__WORK TO COMPLETE__: Without including the pictures, copy out every line below.

__DATA LISTING__:

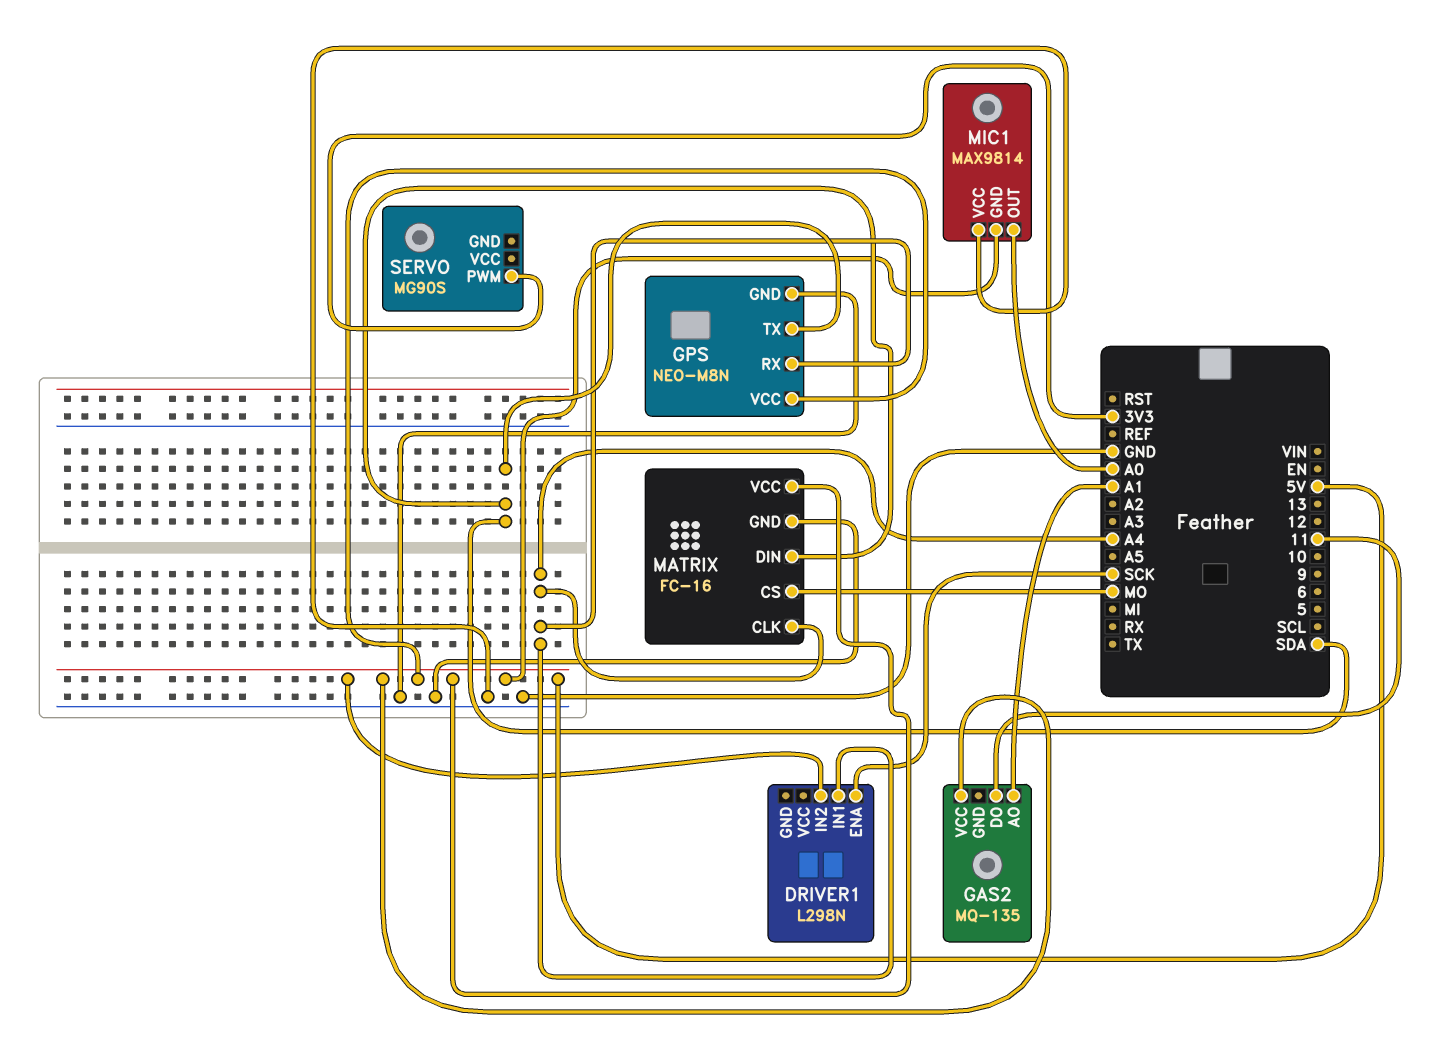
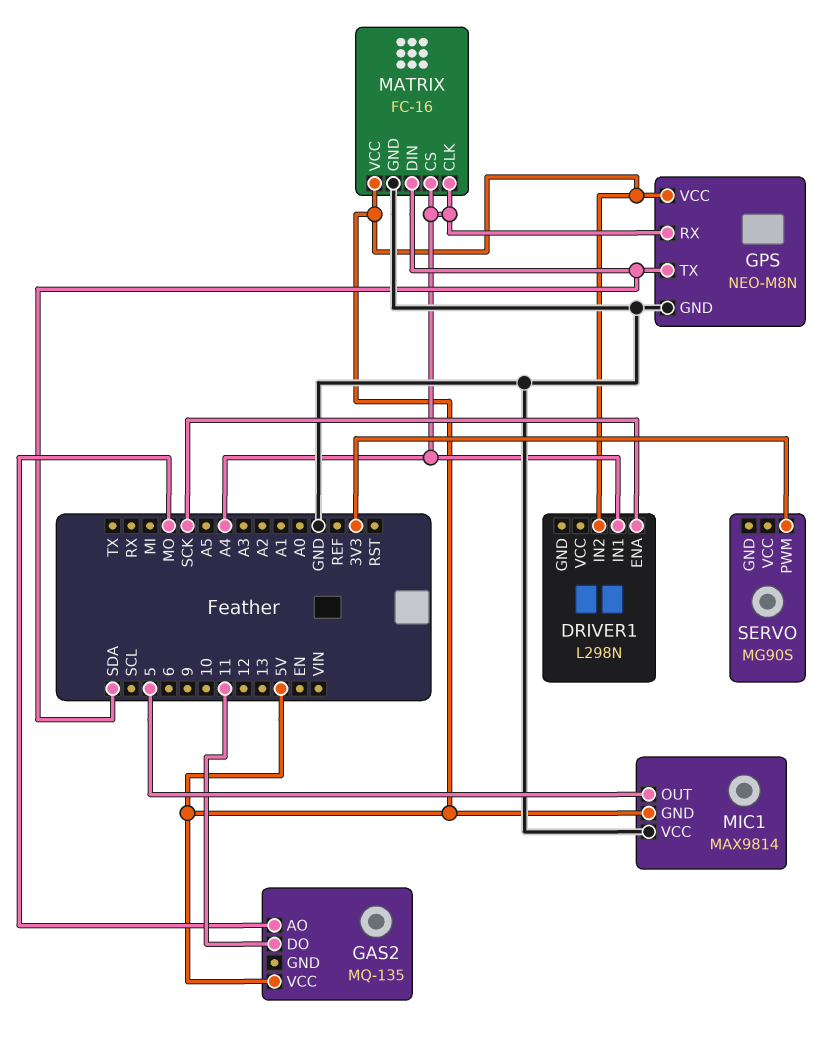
GAS2 pin AO: A1 -> MO
MATRIX pin CS: MO -> A4
MIC1 pin OUT: A0 -> 5

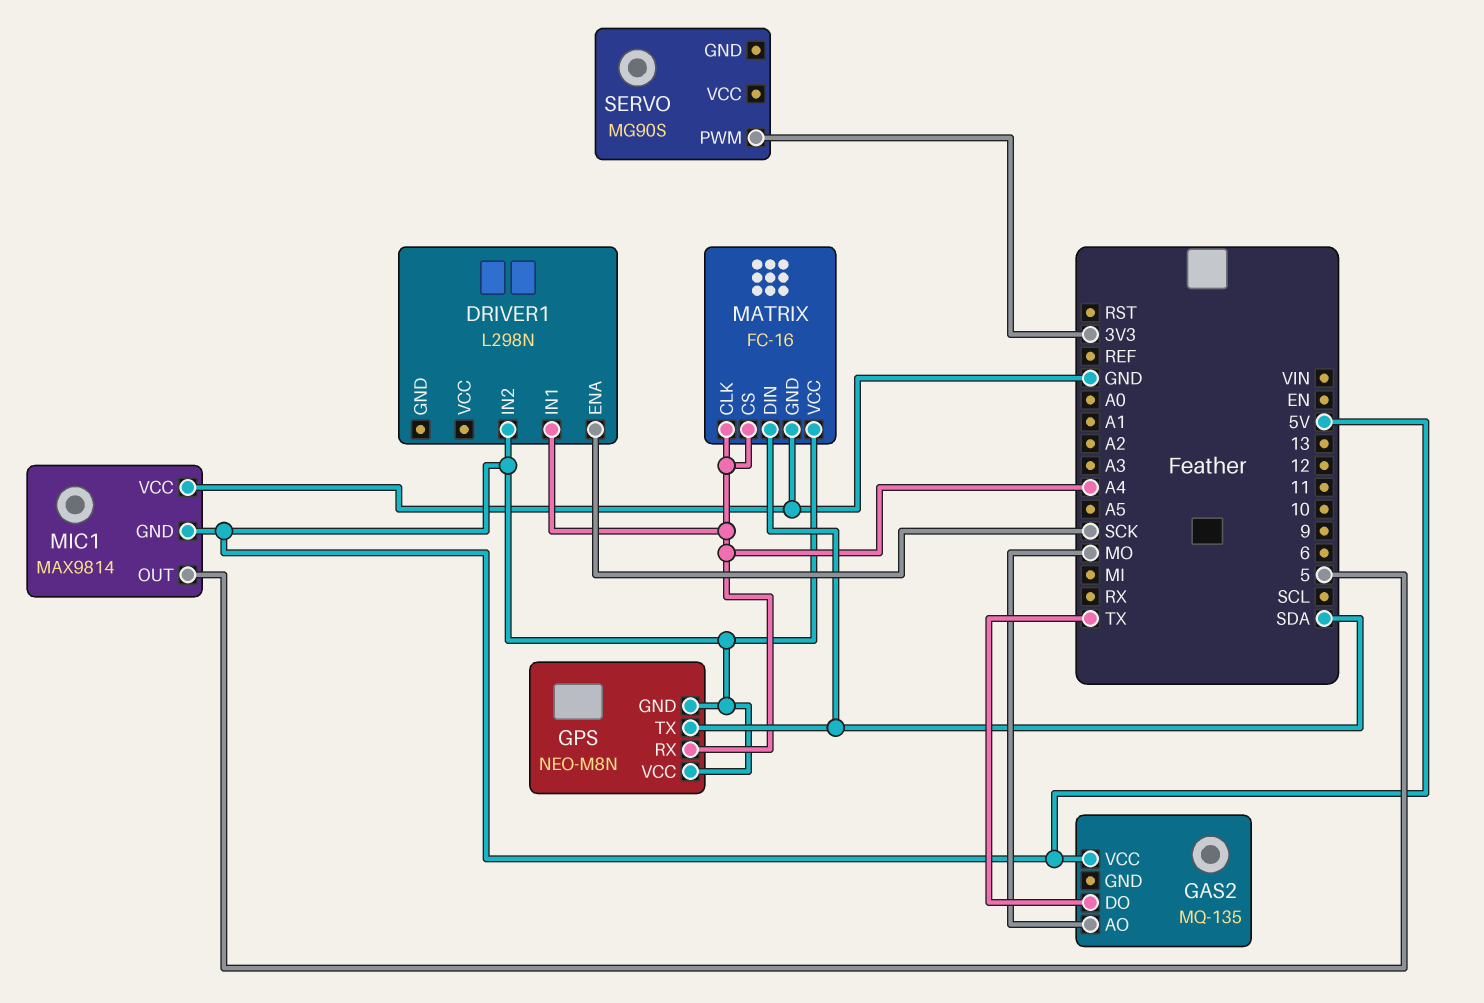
GAS2 pin DO: 11 -> TX
GPS pin GND: GND -> 5V

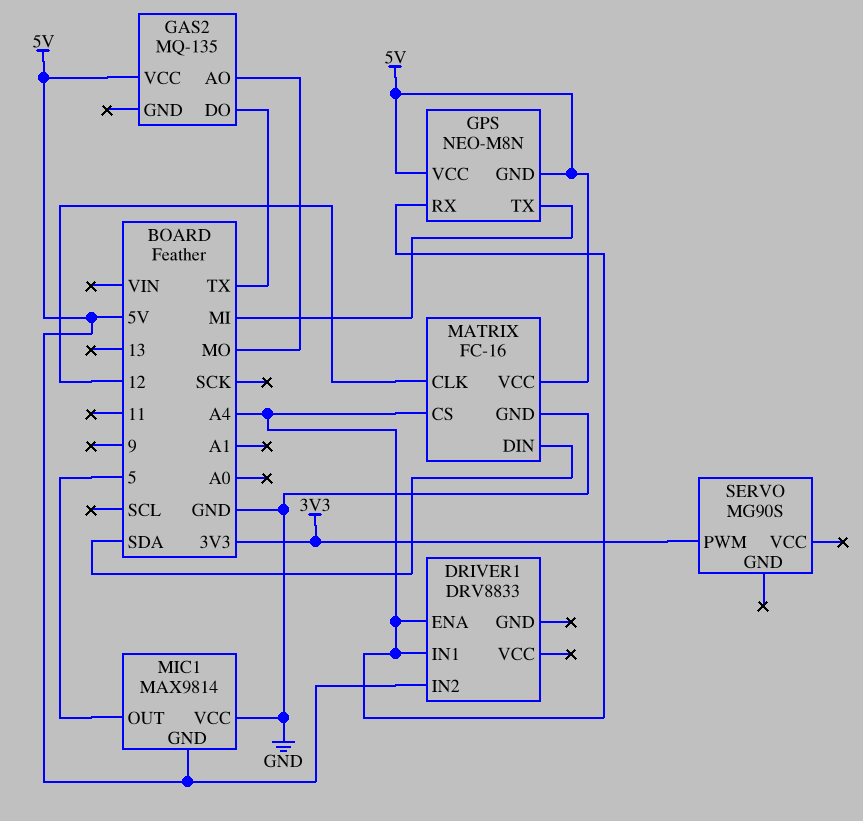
DRIVER1: L298N -> DRV8833
DRIVER1 pin ENA: SCK -> A4
GPS pin TX: SDA -> MI
MATRIX pin CLK: A4 -> 12

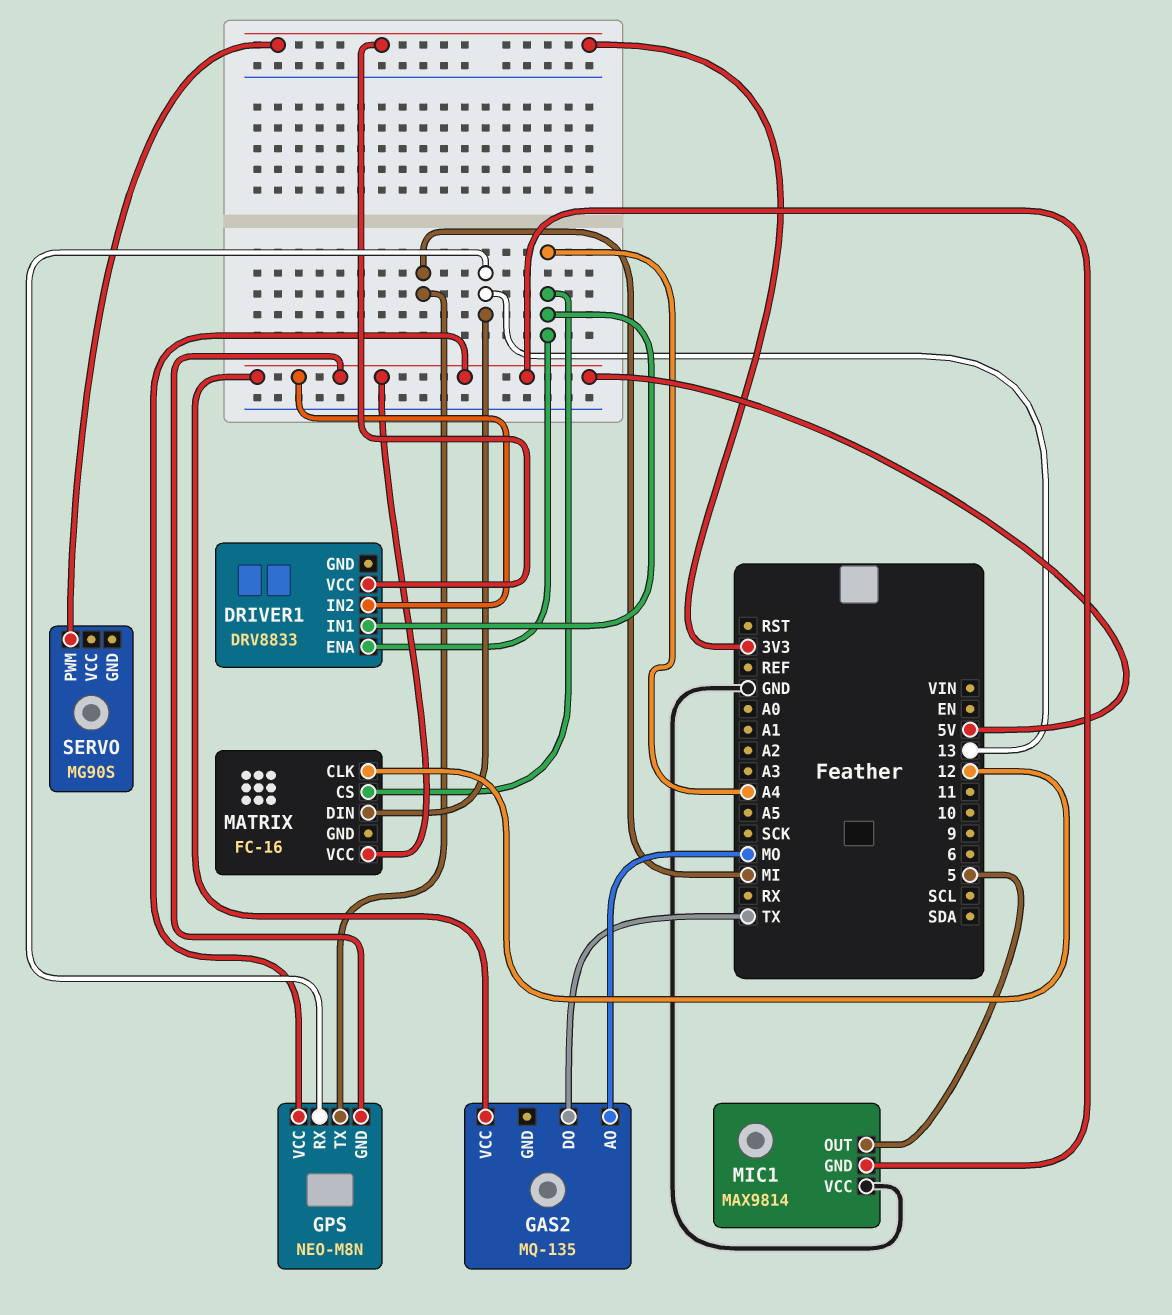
DRIVER1 pin VCC: none -> 3V3
GPS pin RX: A4 -> 13
MATRIX pin DIN: SDA -> 13
MATRIX pin GND: GND -> none

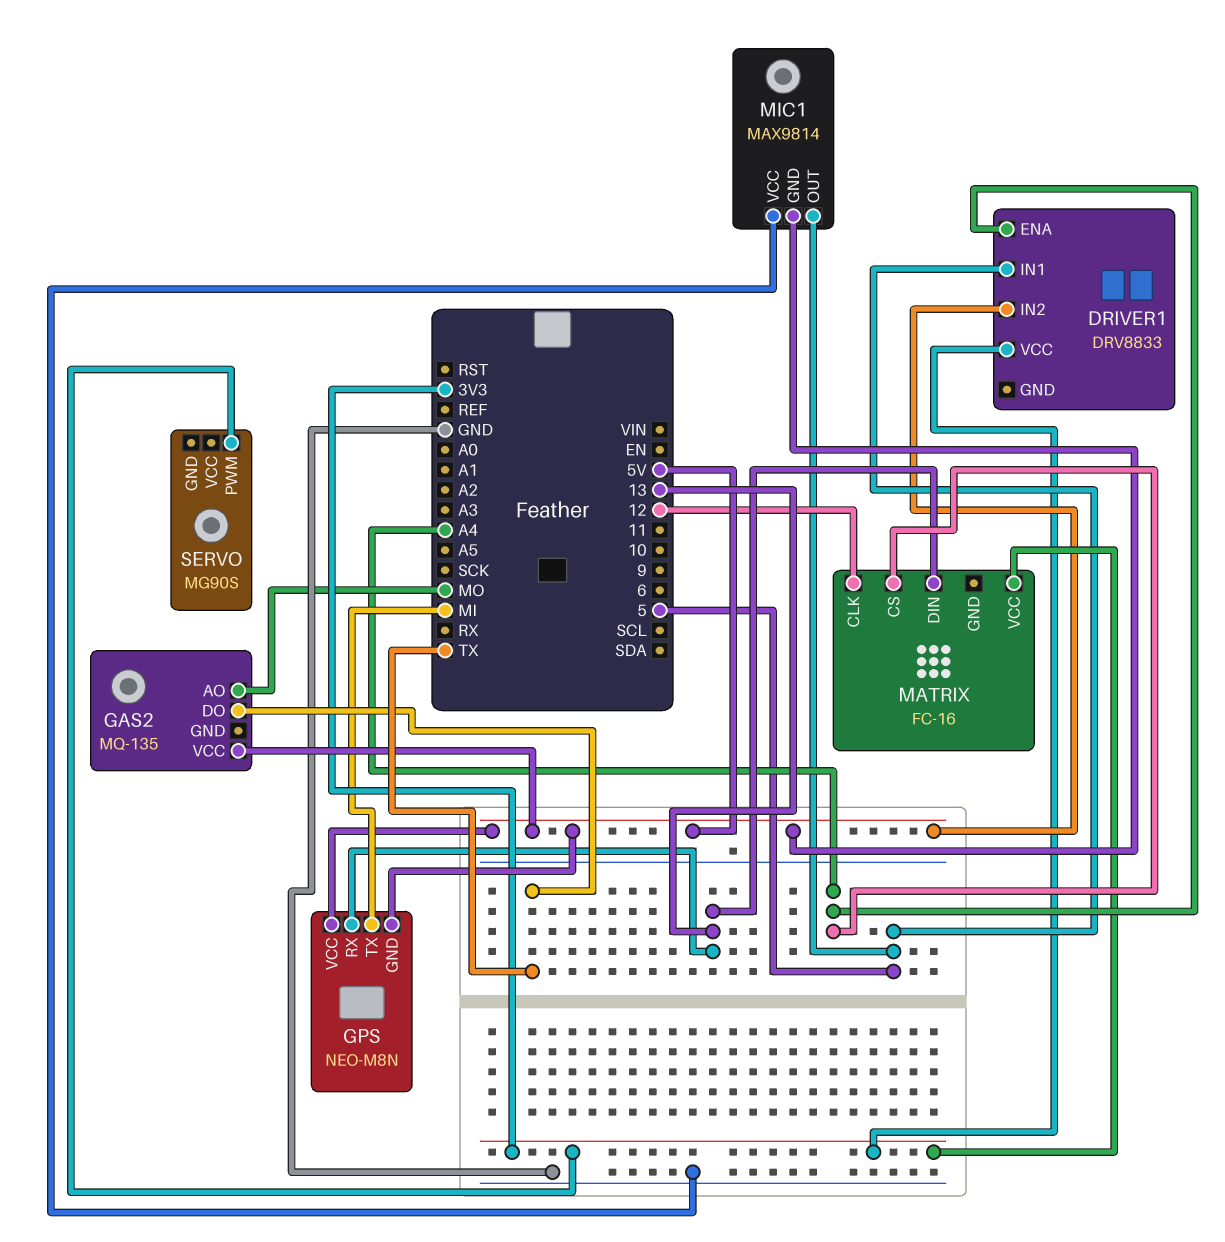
DRIVER1 pin IN1: A4 -> 5
MATRIX pin VCC: 5V -> 3V3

__EXERCISE SOLUTION__:
GAS2 pin AO: A1 -> MO
MATRIX pin CS: MO -> A4
MIC1 pin OUT: A0 -> 5

GAS2 pin DO: 11 -> TX
GPS pin GND: GND -> 5V

DRIVER1: L298N -> DRV8833
DRIVER1 pin ENA: SCK -> A4
GPS pin TX: SDA -> MI
MATRIX pin CLK: A4 -> 12

DRIVER1 pin VCC: none -> 3V3
GPS pin RX: A4 -> 13
MATRIX pin DIN: SDA -> 13
MATRIX pin GND: GND -> none

DRIVER1 pin IN1: A4 -> 5
MATRIX pin VCC: 5V -> 3V3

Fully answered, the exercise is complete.